**EXERCISE DETAILS**
Leave the pictures out and repeat the rest of the data below exactly.

(Beginning of RECORDS FOR PROCESSING)

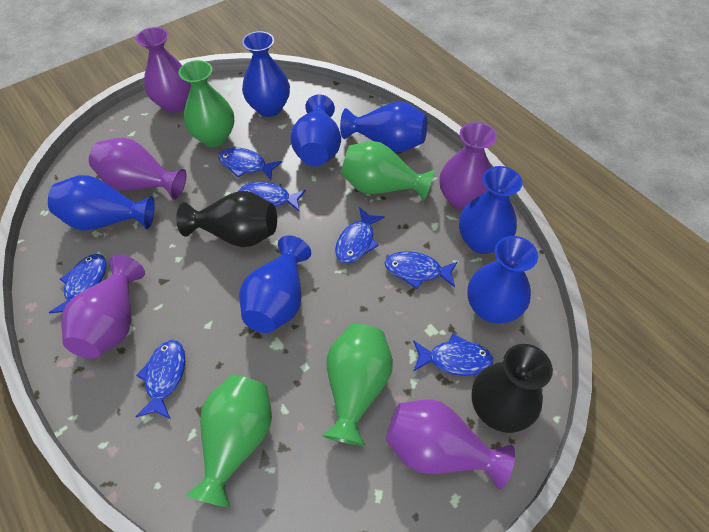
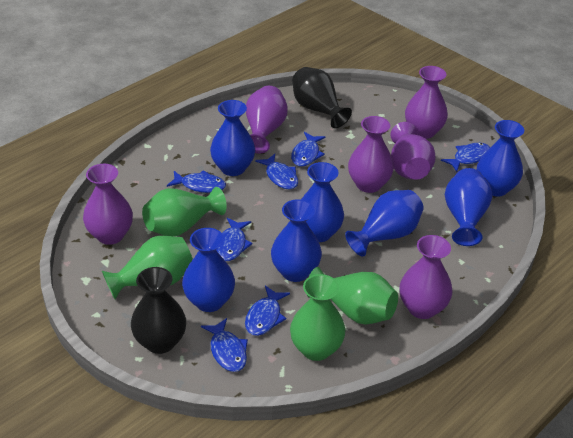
purple vase: 5 -> 6

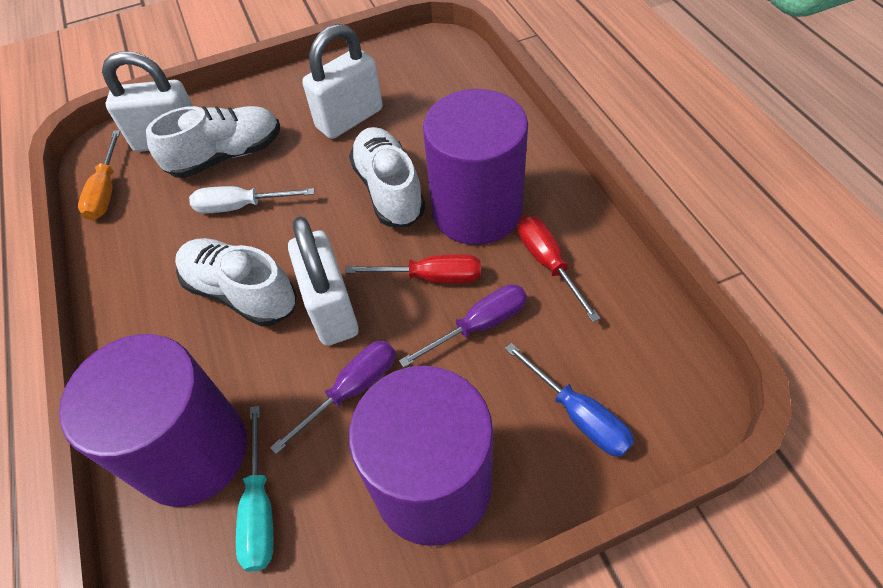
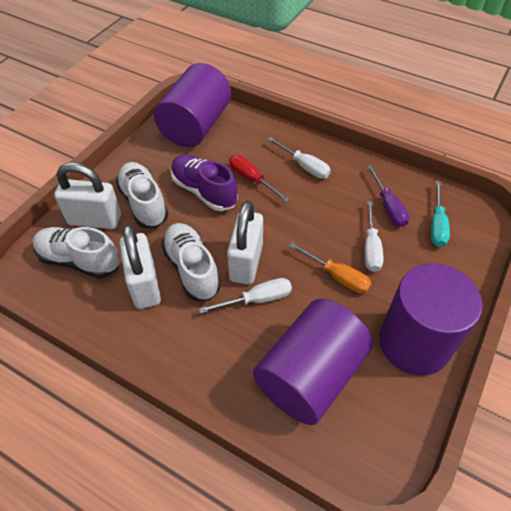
blue screwdriver: 1 -> 0
purple screwdriver: 2 -> 1
purple shoe: 0 -> 1
red screwdriver: 2 -> 1
white screwdriver: 1 -> 3

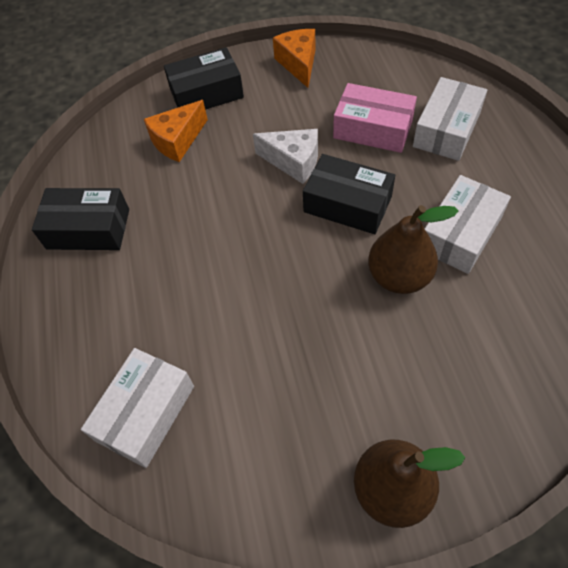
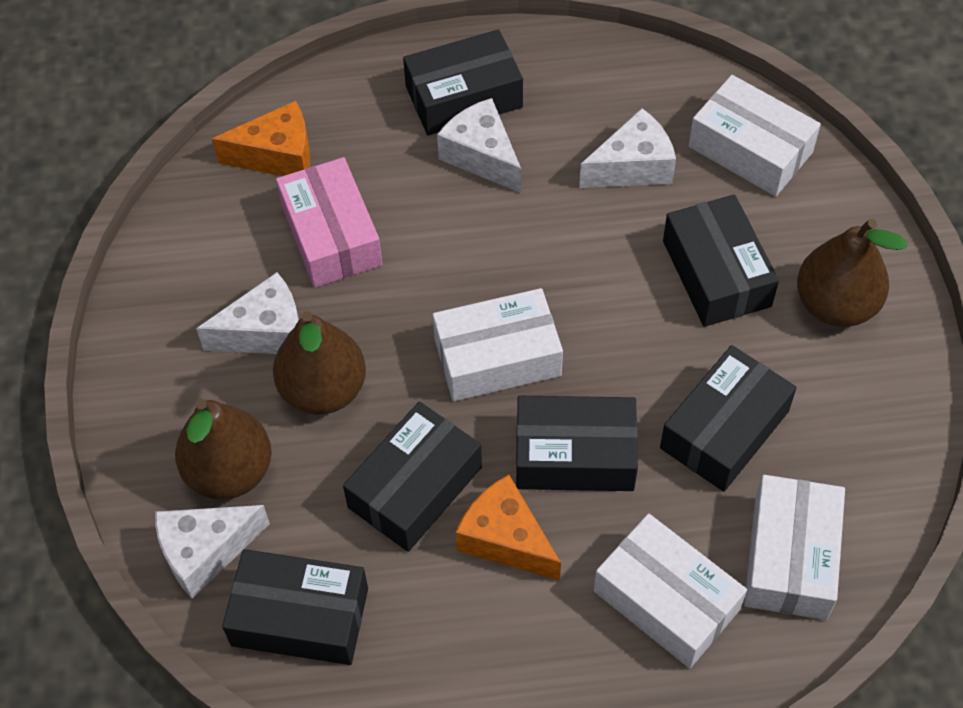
black box: 3 -> 6
brown pear: 2 -> 3
white box: 3 -> 4
white cheese: 1 -> 4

(End of RECORDS FOR PROCESSING)

**RESPONSE FOR THIS EXERCISE**
purple vase: 5 -> 6

blue screwdriver: 1 -> 0
purple screwdriver: 2 -> 1
purple shoe: 0 -> 1
red screwdriver: 2 -> 1
white screwdriver: 1 -> 3

black box: 3 -> 6
brown pear: 2 -> 3
white box: 3 -> 4
white cheese: 1 -> 4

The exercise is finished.